*** GIVEN INFORMATION ***
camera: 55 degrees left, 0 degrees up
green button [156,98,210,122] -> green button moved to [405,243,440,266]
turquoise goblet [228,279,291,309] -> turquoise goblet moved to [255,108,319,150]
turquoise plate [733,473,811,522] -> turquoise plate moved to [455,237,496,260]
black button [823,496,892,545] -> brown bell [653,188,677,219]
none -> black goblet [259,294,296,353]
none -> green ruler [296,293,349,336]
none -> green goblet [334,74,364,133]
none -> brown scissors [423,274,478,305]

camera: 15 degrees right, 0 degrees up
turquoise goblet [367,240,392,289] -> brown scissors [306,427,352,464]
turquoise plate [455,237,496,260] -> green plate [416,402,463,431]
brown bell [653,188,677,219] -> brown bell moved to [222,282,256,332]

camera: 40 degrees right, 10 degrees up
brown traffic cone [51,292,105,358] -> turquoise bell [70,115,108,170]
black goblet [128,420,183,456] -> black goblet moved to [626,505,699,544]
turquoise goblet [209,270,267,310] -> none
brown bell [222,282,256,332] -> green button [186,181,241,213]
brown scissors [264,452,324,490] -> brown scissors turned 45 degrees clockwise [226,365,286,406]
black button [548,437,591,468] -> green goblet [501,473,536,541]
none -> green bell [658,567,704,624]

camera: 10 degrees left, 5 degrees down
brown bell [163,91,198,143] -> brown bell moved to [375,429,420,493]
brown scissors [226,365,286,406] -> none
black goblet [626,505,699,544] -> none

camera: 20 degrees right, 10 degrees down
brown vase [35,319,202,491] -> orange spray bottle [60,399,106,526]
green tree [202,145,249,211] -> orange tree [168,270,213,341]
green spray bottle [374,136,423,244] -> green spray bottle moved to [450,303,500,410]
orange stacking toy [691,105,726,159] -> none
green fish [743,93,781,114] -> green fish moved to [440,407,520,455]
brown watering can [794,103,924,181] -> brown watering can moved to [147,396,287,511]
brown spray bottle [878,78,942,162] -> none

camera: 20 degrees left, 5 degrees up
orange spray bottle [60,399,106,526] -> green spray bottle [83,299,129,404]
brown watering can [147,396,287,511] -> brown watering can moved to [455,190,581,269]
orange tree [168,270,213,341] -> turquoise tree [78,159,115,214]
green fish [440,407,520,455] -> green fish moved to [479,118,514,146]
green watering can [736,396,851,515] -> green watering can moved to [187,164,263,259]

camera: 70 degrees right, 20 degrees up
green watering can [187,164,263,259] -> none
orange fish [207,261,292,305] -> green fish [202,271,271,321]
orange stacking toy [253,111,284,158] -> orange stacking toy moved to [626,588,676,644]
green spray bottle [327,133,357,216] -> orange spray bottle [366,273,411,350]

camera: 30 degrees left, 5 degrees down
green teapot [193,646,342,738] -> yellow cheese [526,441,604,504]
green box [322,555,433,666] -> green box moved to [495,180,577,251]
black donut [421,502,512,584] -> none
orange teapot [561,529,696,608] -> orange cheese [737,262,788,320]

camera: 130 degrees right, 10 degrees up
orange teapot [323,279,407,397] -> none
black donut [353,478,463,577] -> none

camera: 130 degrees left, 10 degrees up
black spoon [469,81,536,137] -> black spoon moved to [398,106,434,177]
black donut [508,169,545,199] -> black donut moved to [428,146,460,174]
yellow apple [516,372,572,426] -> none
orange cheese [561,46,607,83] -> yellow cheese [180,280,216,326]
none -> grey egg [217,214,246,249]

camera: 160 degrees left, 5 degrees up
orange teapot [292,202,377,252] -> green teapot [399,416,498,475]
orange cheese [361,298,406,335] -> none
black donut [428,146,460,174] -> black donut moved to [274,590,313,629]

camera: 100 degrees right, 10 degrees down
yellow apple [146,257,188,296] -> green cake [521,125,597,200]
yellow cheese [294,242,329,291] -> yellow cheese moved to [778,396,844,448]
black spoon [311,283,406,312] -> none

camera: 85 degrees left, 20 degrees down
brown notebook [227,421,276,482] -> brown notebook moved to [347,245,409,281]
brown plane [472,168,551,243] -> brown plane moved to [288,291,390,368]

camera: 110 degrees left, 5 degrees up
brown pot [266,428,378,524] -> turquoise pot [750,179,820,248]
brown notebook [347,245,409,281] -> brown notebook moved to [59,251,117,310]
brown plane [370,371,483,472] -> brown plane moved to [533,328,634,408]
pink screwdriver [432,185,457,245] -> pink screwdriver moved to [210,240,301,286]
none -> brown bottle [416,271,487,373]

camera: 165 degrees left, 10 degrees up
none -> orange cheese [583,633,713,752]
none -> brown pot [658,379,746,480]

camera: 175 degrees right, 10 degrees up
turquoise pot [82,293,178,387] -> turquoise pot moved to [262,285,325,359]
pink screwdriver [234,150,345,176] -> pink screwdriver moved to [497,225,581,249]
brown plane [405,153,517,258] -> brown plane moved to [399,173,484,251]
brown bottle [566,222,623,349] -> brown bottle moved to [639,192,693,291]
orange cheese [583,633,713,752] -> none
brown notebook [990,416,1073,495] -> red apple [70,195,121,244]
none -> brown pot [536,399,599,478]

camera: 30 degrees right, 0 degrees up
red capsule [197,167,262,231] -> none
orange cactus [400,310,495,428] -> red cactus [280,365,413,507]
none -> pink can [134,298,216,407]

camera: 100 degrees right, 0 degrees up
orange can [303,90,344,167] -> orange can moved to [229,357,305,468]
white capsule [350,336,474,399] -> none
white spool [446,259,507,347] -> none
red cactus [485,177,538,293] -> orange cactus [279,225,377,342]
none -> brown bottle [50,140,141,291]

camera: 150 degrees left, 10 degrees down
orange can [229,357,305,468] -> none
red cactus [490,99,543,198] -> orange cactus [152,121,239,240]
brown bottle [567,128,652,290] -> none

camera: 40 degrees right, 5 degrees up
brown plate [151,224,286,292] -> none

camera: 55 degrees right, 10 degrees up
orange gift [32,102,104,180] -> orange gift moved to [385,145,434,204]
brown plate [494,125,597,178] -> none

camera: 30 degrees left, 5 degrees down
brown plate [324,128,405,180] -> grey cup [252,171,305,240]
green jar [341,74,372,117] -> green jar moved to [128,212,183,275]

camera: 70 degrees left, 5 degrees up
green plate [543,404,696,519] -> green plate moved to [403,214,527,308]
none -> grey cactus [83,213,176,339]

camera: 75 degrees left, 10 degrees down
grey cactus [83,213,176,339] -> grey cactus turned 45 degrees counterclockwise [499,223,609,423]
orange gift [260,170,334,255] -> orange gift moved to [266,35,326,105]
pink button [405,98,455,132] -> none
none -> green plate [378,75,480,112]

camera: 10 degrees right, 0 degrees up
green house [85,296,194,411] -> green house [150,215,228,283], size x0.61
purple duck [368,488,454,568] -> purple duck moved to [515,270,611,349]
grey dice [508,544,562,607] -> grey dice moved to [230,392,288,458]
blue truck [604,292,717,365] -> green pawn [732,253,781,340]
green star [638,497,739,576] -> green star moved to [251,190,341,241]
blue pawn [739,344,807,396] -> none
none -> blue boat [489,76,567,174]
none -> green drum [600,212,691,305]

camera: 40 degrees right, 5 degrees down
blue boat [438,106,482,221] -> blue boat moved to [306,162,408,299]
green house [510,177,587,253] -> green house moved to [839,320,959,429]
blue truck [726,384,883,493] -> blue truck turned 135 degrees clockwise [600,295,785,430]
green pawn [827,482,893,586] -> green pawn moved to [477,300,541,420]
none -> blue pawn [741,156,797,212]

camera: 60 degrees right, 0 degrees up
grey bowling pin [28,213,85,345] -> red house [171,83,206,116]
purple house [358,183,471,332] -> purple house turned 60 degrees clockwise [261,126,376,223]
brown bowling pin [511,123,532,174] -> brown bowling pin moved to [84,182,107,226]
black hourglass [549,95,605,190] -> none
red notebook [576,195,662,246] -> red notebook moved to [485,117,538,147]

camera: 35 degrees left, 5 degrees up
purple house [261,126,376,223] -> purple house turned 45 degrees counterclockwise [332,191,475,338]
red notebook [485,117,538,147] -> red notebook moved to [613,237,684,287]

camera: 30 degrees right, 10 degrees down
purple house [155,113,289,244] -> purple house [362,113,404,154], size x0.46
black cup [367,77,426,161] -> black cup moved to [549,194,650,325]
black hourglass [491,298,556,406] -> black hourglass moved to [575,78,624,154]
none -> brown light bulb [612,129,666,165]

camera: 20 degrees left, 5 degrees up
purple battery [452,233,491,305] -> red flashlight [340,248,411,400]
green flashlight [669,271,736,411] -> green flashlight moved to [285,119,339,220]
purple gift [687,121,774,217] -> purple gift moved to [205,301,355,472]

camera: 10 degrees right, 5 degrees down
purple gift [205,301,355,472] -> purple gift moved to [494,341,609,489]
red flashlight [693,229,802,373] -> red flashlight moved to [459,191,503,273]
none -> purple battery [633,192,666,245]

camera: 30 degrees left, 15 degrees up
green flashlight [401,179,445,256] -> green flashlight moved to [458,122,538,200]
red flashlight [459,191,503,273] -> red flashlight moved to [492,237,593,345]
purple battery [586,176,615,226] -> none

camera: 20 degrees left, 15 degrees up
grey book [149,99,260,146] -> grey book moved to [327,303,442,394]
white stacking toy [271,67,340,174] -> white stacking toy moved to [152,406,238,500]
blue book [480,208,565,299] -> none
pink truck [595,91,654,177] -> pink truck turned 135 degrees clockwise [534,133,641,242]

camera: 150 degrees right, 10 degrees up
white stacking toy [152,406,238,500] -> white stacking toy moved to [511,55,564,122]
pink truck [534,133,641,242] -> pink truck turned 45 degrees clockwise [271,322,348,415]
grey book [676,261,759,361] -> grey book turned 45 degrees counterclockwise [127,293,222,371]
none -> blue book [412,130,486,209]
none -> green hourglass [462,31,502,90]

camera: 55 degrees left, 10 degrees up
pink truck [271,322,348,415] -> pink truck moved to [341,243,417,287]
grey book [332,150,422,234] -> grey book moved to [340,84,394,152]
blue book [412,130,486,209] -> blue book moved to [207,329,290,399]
***
■ EXERCISE AIM
Out of the material above, gather each line where "white" appears.

■ ANSWER SECTION
white capsule [350,336,474,399] -> none
white spool [446,259,507,347] -> none
white stacking toy [271,67,340,174] -> white stacking toy moved to [152,406,238,500]
white stacking toy [152,406,238,500] -> white stacking toy moved to [511,55,564,122]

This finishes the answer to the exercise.